▸ **Exercise description**:
Entries below include pictures. Output exactly the lines from the one with "black soap dispenser [295,296,367,443]" down to the one with "none -> green camera [622,249,747,404]", both ends included, and leave the pictures out.

(Extracted records)
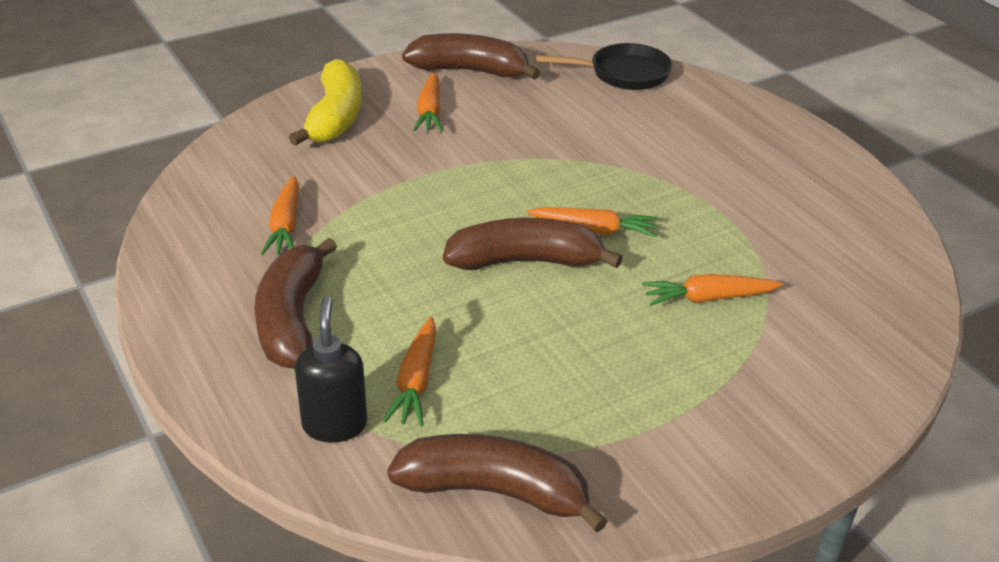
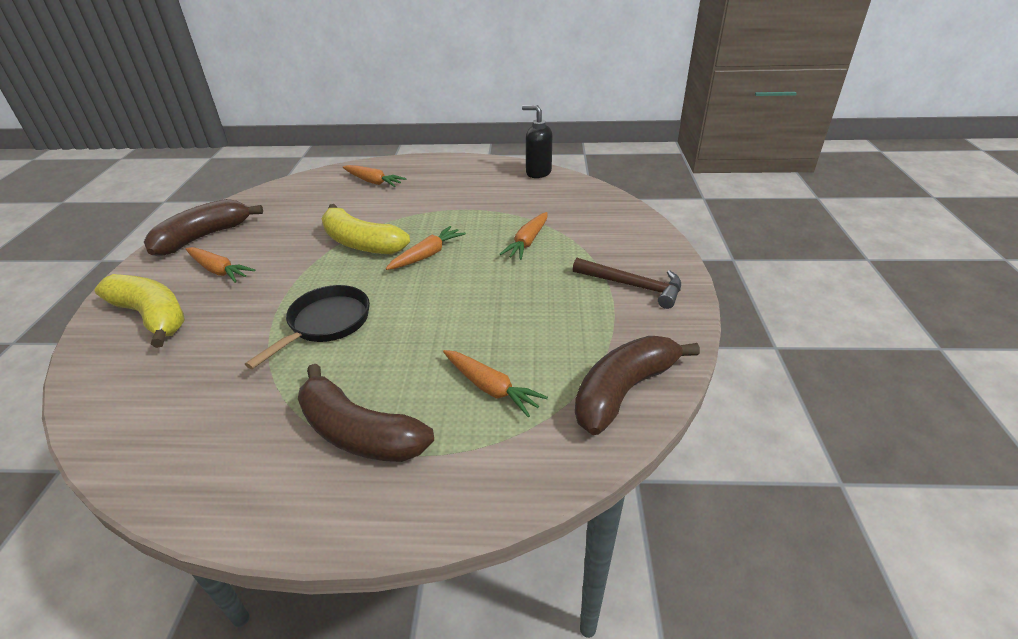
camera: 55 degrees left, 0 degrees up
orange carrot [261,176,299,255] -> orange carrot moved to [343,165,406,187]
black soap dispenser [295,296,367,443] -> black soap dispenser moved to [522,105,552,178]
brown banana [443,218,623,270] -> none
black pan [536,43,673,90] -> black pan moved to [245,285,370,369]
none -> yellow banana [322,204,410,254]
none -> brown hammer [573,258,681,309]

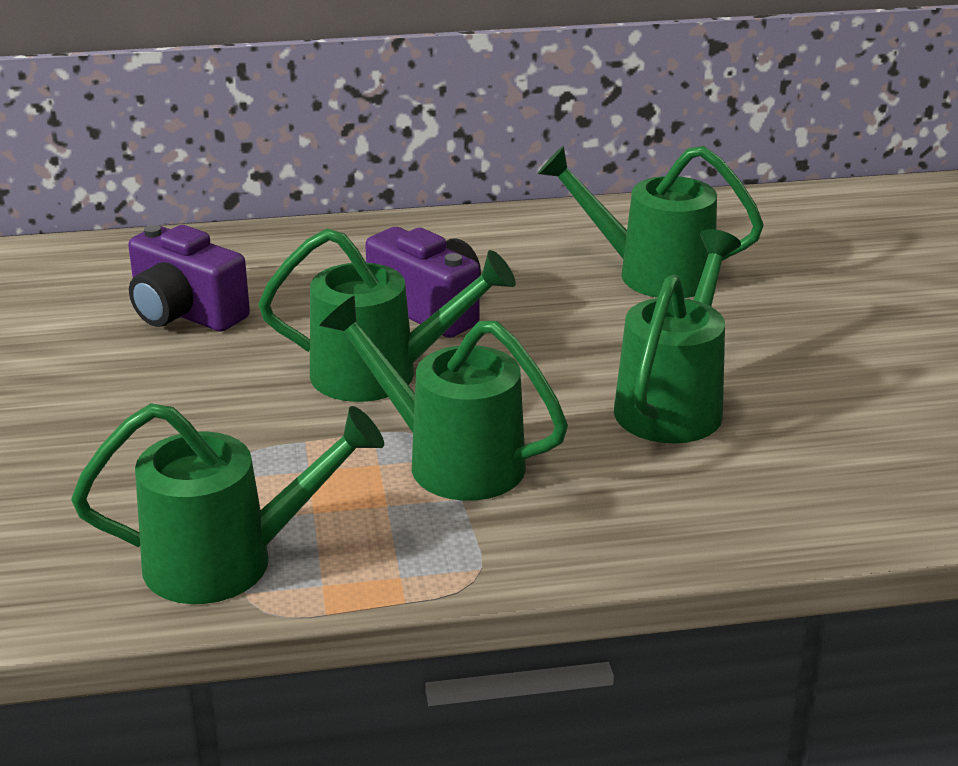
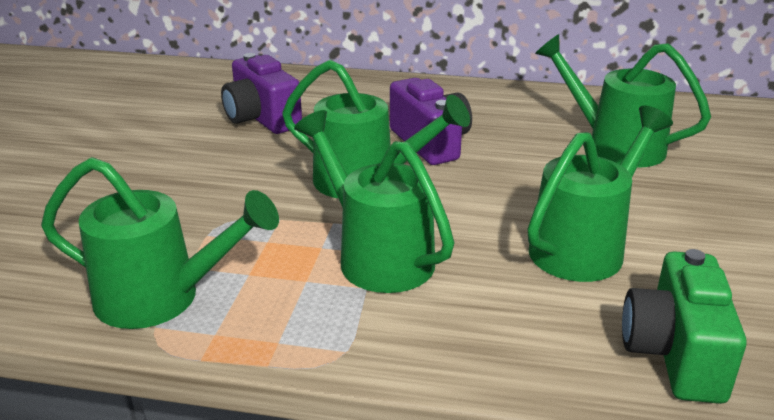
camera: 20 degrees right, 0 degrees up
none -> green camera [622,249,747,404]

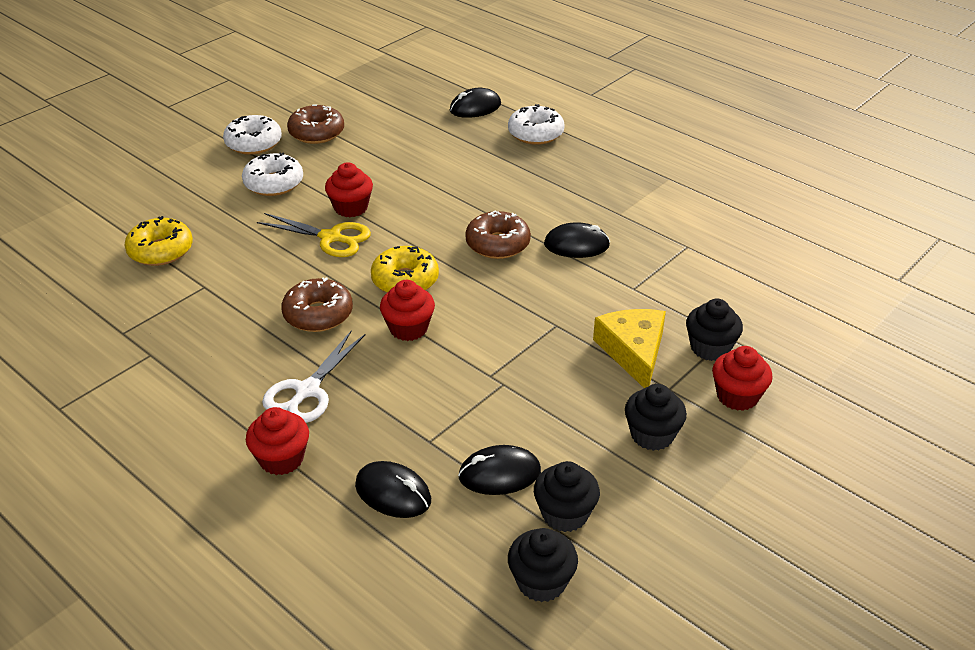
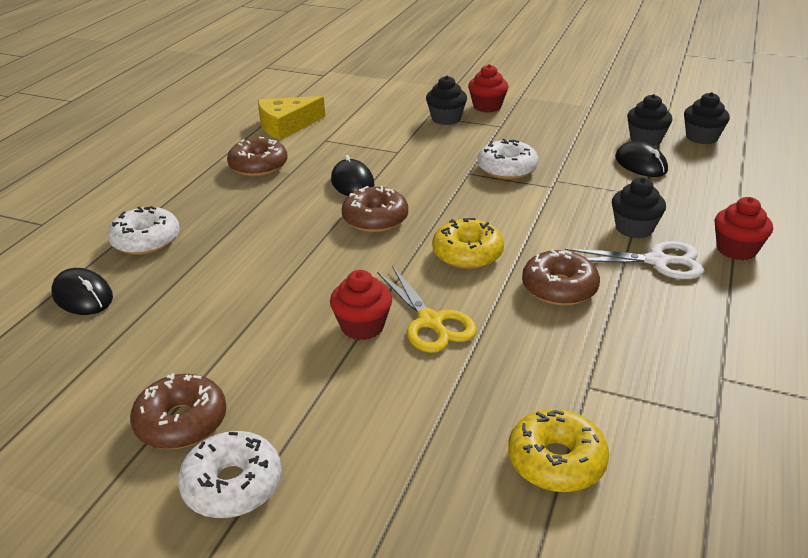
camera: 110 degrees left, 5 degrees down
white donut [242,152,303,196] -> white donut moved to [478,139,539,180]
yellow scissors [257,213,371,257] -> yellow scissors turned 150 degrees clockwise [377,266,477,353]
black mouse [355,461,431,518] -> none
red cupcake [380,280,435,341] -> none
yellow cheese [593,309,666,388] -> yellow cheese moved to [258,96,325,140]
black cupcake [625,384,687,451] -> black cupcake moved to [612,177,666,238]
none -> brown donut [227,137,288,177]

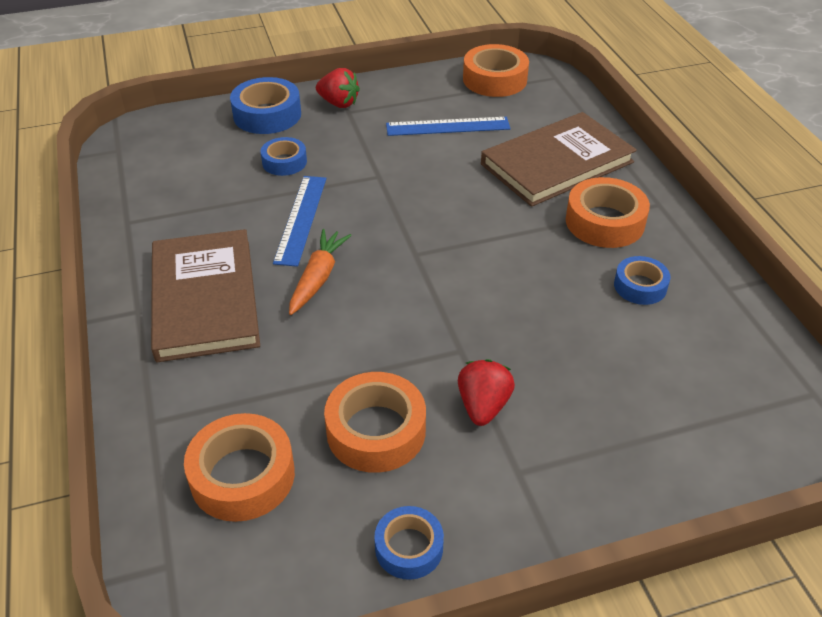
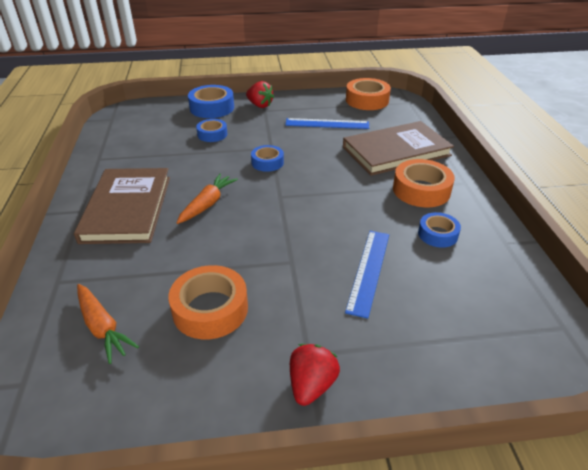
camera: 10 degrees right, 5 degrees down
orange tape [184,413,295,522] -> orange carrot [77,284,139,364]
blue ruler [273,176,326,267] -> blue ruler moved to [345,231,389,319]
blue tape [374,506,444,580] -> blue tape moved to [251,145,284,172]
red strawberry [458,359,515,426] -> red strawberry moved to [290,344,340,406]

▸ **Result of this task**:
black soap dispenser [295,296,367,443] -> black soap dispenser moved to [522,105,552,178]
brown banana [443,218,623,270] -> none
black pan [536,43,673,90] -> black pan moved to [245,285,370,369]
none -> yellow banana [322,204,410,254]
none -> brown hammer [573,258,681,309]

camera: 20 degrees right, 0 degrees up
none -> green camera [622,249,747,404]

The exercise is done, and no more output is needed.